Working from the listing below, set down every line exactly.

Segment Start: EXERCISE DATA

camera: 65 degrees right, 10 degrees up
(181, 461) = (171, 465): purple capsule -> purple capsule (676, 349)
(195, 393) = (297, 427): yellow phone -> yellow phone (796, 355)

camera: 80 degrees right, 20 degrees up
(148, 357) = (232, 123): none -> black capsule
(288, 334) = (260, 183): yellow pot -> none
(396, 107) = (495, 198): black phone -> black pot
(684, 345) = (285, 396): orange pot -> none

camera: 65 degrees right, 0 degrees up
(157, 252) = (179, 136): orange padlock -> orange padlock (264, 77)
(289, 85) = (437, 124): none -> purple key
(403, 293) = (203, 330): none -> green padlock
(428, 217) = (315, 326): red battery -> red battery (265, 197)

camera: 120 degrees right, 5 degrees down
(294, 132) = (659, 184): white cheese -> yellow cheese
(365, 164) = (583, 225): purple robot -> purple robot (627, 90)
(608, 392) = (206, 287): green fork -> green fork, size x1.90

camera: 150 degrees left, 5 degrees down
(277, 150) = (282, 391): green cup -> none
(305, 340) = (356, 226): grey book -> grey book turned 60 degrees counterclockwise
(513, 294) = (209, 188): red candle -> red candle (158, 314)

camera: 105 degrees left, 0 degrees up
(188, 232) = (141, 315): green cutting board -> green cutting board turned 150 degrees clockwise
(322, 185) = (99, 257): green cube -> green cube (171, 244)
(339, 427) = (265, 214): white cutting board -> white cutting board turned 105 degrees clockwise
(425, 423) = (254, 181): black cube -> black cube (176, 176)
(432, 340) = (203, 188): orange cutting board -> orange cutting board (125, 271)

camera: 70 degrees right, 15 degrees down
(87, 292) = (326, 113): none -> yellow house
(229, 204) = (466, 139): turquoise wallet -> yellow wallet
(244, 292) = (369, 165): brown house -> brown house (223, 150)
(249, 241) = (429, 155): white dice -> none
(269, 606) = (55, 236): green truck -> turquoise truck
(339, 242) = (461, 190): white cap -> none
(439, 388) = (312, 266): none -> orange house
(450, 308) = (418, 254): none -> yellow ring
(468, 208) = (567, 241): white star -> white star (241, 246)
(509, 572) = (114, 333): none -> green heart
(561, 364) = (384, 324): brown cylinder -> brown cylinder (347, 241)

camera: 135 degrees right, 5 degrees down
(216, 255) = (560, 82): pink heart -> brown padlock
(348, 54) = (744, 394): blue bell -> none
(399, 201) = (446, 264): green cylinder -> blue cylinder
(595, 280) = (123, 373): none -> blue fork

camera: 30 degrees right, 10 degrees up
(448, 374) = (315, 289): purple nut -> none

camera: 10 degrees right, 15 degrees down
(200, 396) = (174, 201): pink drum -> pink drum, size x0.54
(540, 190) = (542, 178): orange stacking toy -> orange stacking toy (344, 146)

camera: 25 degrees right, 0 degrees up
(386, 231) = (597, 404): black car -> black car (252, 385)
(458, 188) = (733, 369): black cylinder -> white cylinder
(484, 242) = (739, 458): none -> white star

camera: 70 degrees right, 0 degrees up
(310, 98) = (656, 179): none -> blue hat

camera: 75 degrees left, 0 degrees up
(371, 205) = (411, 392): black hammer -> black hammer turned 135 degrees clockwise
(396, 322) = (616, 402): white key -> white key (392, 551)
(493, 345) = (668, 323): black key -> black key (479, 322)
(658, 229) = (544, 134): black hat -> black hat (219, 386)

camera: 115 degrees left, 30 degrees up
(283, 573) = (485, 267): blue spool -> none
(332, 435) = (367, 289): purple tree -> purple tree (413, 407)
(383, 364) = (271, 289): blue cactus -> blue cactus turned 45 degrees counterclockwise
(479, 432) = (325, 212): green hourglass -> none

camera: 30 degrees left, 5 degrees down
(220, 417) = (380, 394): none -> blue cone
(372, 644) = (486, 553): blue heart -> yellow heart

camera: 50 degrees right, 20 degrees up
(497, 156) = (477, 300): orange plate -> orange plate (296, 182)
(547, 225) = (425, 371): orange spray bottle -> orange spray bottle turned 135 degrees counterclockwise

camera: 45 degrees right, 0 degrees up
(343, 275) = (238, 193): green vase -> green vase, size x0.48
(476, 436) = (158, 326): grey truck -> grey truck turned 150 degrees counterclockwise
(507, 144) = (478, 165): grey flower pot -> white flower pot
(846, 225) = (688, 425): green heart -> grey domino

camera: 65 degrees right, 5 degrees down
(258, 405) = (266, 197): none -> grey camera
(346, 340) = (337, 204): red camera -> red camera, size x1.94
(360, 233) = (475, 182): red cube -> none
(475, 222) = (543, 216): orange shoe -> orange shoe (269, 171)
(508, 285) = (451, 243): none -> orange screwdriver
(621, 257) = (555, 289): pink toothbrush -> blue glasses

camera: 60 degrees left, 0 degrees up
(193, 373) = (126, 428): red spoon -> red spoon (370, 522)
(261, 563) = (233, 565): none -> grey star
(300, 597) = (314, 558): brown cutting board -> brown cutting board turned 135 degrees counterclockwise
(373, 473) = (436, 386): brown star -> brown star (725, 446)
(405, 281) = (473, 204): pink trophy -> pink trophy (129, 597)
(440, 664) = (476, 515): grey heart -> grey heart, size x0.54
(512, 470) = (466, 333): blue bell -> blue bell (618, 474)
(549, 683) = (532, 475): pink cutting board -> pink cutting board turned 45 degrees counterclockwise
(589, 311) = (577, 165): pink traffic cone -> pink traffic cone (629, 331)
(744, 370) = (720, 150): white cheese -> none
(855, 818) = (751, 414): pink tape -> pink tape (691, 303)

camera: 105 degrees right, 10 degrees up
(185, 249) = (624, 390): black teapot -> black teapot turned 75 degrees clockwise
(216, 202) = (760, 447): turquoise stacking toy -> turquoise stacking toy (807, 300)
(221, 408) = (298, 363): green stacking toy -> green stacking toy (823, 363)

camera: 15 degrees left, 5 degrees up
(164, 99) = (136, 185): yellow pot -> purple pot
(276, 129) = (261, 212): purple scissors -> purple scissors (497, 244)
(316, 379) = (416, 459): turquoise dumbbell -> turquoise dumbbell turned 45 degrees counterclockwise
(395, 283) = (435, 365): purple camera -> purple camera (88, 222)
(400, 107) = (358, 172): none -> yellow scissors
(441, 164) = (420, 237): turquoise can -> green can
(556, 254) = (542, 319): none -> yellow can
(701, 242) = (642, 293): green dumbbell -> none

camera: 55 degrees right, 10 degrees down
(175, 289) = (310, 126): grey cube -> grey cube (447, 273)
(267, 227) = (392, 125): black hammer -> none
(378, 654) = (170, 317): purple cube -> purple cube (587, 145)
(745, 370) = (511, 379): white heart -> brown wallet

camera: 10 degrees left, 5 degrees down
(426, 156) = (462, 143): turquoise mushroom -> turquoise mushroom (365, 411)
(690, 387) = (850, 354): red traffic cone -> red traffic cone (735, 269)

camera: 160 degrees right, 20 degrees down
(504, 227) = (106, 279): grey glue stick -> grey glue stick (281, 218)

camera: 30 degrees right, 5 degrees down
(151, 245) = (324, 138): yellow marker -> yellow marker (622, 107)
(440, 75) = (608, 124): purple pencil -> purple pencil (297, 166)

Segment End: EXERCISE DATA

> [TASK SOLUTION]
camera: 65 degrees right, 10 degrees up
(181, 461) = (171, 465): purple capsule -> purple capsule (676, 349)
(195, 393) = (297, 427): yellow phone -> yellow phone (796, 355)

camera: 80 degrees right, 20 degrees up
(148, 357) = (232, 123): none -> black capsule
(288, 334) = (260, 183): yellow pot -> none
(396, 107) = (495, 198): black phone -> black pot
(684, 345) = (285, 396): orange pot -> none

camera: 65 degrees right, 0 degrees up
(157, 252) = (179, 136): orange padlock -> orange padlock (264, 77)
(289, 85) = (437, 124): none -> purple key
(403, 293) = (203, 330): none -> green padlock
(428, 217) = (315, 326): red battery -> red battery (265, 197)

camera: 120 degrees right, 5 degrees down
(294, 132) = (659, 184): white cheese -> yellow cheese
(365, 164) = (583, 225): purple robot -> purple robot (627, 90)
(608, 392) = (206, 287): green fork -> green fork, size x1.90

camera: 150 degrees left, 5 degrees down
(277, 150) = (282, 391): green cup -> none
(305, 340) = (356, 226): grey book -> grey book turned 60 degrees counterclockwise
(513, 294) = (209, 188): red candle -> red candle (158, 314)

camera: 105 degrees left, 0 degrees up
(188, 232) = (141, 315): green cutting board -> green cutting board turned 150 degrees clockwise
(322, 185) = (99, 257): green cube -> green cube (171, 244)
(339, 427) = (265, 214): white cutting board -> white cutting board turned 105 degrees clockwise
(425, 423) = (254, 181): black cube -> black cube (176, 176)
(432, 340) = (203, 188): orange cutting board -> orange cutting board (125, 271)

camera: 70 degrees right, 15 degrees down
(87, 292) = (326, 113): none -> yellow house
(229, 204) = (466, 139): turquoise wallet -> yellow wallet
(244, 292) = (369, 165): brown house -> brown house (223, 150)
(249, 241) = (429, 155): white dice -> none
(269, 606) = (55, 236): green truck -> turquoise truck
(339, 242) = (461, 190): white cap -> none
(439, 388) = (312, 266): none -> orange house
(450, 308) = (418, 254): none -> yellow ring
(468, 208) = (567, 241): white star -> white star (241, 246)
(509, 572) = (114, 333): none -> green heart
(561, 364) = (384, 324): brown cylinder -> brown cylinder (347, 241)

camera: 135 degrees right, 5 degrees down
(216, 255) = (560, 82): pink heart -> brown padlock
(348, 54) = (744, 394): blue bell -> none
(399, 201) = (446, 264): green cylinder -> blue cylinder
(595, 280) = (123, 373): none -> blue fork

camera: 30 degrees right, 10 degrees up
(448, 374) = (315, 289): purple nut -> none

camera: 10 degrees right, 15 degrees down
(200, 396) = (174, 201): pink drum -> pink drum, size x0.54
(540, 190) = (542, 178): orange stacking toy -> orange stacking toy (344, 146)

camera: 25 degrees right, 0 degrees up
(386, 231) = (597, 404): black car -> black car (252, 385)
(458, 188) = (733, 369): black cylinder -> white cylinder
(484, 242) = (739, 458): none -> white star

camera: 70 degrees right, 0 degrees up
(310, 98) = (656, 179): none -> blue hat

camera: 75 degrees left, 0 degrees up
(371, 205) = (411, 392): black hammer -> black hammer turned 135 degrees clockwise
(396, 322) = (616, 402): white key -> white key (392, 551)
(493, 345) = (668, 323): black key -> black key (479, 322)
(658, 229) = (544, 134): black hat -> black hat (219, 386)

camera: 115 degrees left, 30 degrees up
(283, 573) = (485, 267): blue spool -> none
(332, 435) = (367, 289): purple tree -> purple tree (413, 407)
(383, 364) = (271, 289): blue cactus -> blue cactus turned 45 degrees counterclockwise
(479, 432) = (325, 212): green hourglass -> none

camera: 30 degrees left, 5 degrees down
(220, 417) = (380, 394): none -> blue cone
(372, 644) = (486, 553): blue heart -> yellow heart

camera: 50 degrees right, 20 degrees up
(497, 156) = (477, 300): orange plate -> orange plate (296, 182)
(547, 225) = (425, 371): orange spray bottle -> orange spray bottle turned 135 degrees counterclockwise

camera: 45 degrees right, 0 degrees up
(343, 275) = (238, 193): green vase -> green vase, size x0.48
(476, 436) = (158, 326): grey truck -> grey truck turned 150 degrees counterclockwise
(507, 144) = (478, 165): grey flower pot -> white flower pot
(846, 225) = (688, 425): green heart -> grey domino

camera: 65 degrees right, 5 degrees down
(258, 405) = (266, 197): none -> grey camera
(346, 340) = (337, 204): red camera -> red camera, size x1.94
(360, 233) = (475, 182): red cube -> none
(475, 222) = (543, 216): orange shoe -> orange shoe (269, 171)
(508, 285) = (451, 243): none -> orange screwdriver
(621, 257) = (555, 289): pink toothbrush -> blue glasses

camera: 60 degrees left, 0 degrees up
(193, 373) = (126, 428): red spoon -> red spoon (370, 522)
(261, 563) = (233, 565): none -> grey star
(300, 597) = (314, 558): brown cutting board -> brown cutting board turned 135 degrees counterclockwise
(373, 473) = (436, 386): brown star -> brown star (725, 446)
(405, 281) = (473, 204): pink trophy -> pink trophy (129, 597)
(440, 664) = (476, 515): grey heart -> grey heart, size x0.54
(512, 470) = (466, 333): blue bell -> blue bell (618, 474)
(549, 683) = (532, 475): pink cutting board -> pink cutting board turned 45 degrees counterclockwise
(589, 311) = (577, 165): pink traffic cone -> pink traffic cone (629, 331)
(744, 370) = (720, 150): white cheese -> none
(855, 818) = (751, 414): pink tape -> pink tape (691, 303)

camera: 105 degrees right, 10 degrees up
(185, 249) = (624, 390): black teapot -> black teapot turned 75 degrees clockwise
(216, 202) = (760, 447): turquoise stacking toy -> turquoise stacking toy (807, 300)
(221, 408) = (298, 363): green stacking toy -> green stacking toy (823, 363)

camera: 15 degrees left, 5 degrees up
(164, 99) = (136, 185): yellow pot -> purple pot
(276, 129) = (261, 212): purple scissors -> purple scissors (497, 244)
(316, 379) = (416, 459): turquoise dumbbell -> turquoise dumbbell turned 45 degrees counterclockwise
(395, 283) = (435, 365): purple camera -> purple camera (88, 222)
(400, 107) = (358, 172): none -> yellow scissors
(441, 164) = (420, 237): turquoise can -> green can
(556, 254) = (542, 319): none -> yellow can
(701, 242) = (642, 293): green dumbbell -> none

camera: 55 degrees right, 10 degrees down
(175, 289) = (310, 126): grey cube -> grey cube (447, 273)
(267, 227) = (392, 125): black hammer -> none
(378, 654) = (170, 317): purple cube -> purple cube (587, 145)
(745, 370) = (511, 379): white heart -> brown wallet

camera: 10 degrees left, 5 degrees down
(426, 156) = (462, 143): turquoise mushroom -> turquoise mushroom (365, 411)
(690, 387) = (850, 354): red traffic cone -> red traffic cone (735, 269)

camera: 160 degrees right, 20 degrees down
(504, 227) = (106, 279): grey glue stick -> grey glue stick (281, 218)

camera: 30 degrees right, 5 degrees down
(151, 245) = (324, 138): yellow marker -> yellow marker (622, 107)
(440, 75) = (608, 124): purple pencil -> purple pencil (297, 166)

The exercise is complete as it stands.